Object change listings
────────────────

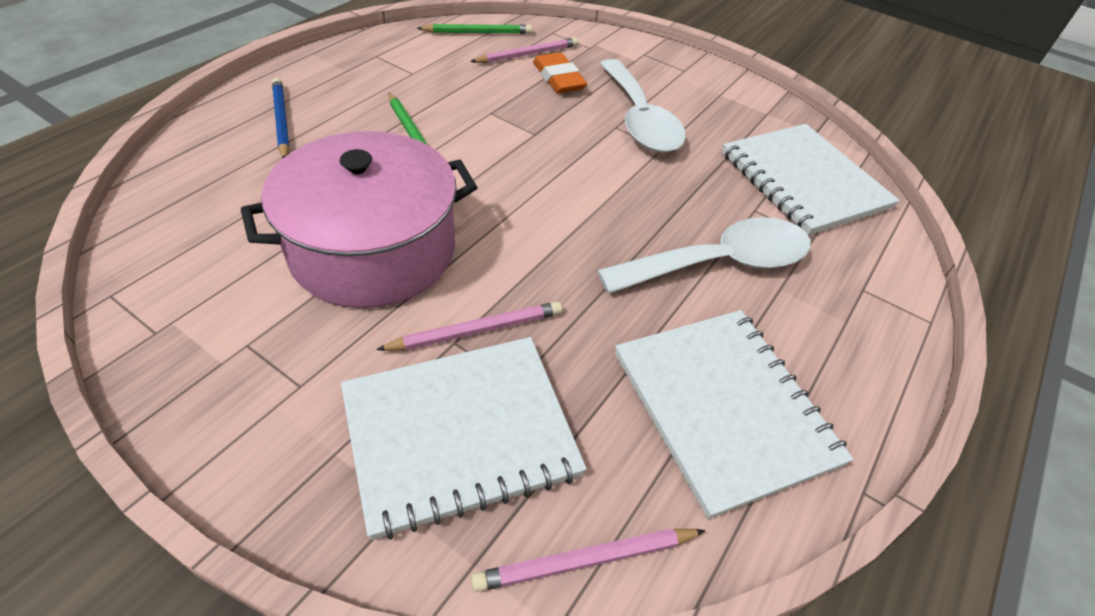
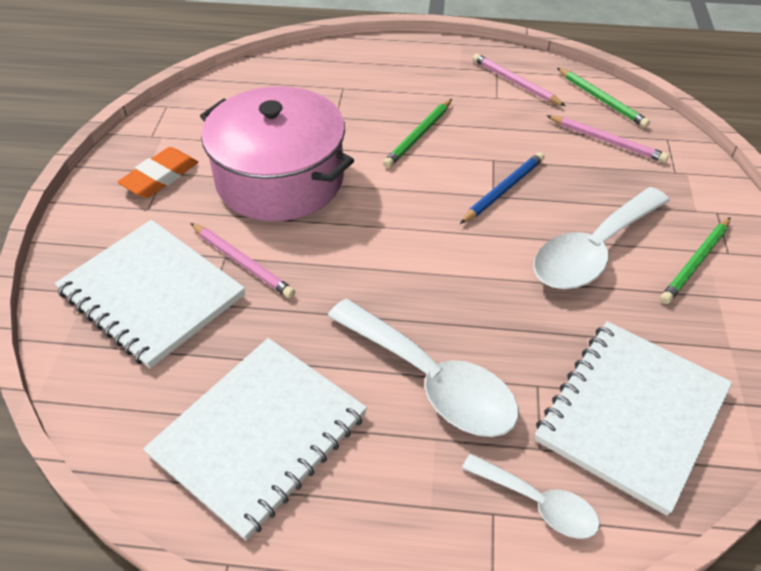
camera: 65 degrees right, 0 degrees up
(281, 121) = (369, 75): blue pencil -> blue pencil (503, 190)
(558, 78) = (593, 174): orange eraser -> orange eraser (160, 177)
(586, 560) = (88, 397): pink pencil -> pink pencil (515, 83)
(684, 86) = (695, 262): none -> green pencil
(862, 261) = (539, 503): none -> white spoon

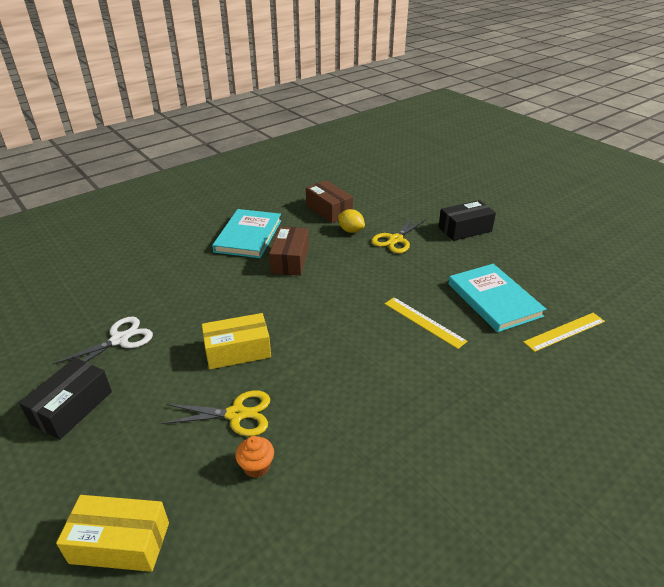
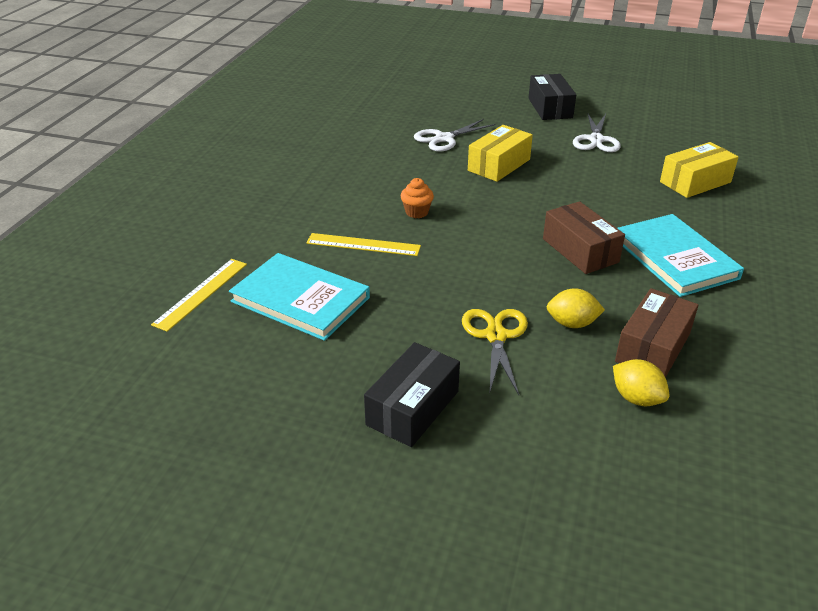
camera: 145 degrees right, 0 degrees up
(120, 543) = (431, 89): yellow box -> yellow box (695, 182)
(236, 414) = (444, 138): yellow scissors -> white scissors
(256, 466) = (398, 126): orange cupcake -> orange cupcake (417, 212)
(329, 210) = (652, 347): brown box -> brown box turned 75 degrees counterclockwise
(363, 200) = (636, 398): none -> yellow lemon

────────────────

== Assignment ==
For each line in the data that contains the string "camera", give a copy of that line.

== Worked solution ==
camera: 65 degrees right, 0 degrees up
camera: 145 degrees right, 0 degrees up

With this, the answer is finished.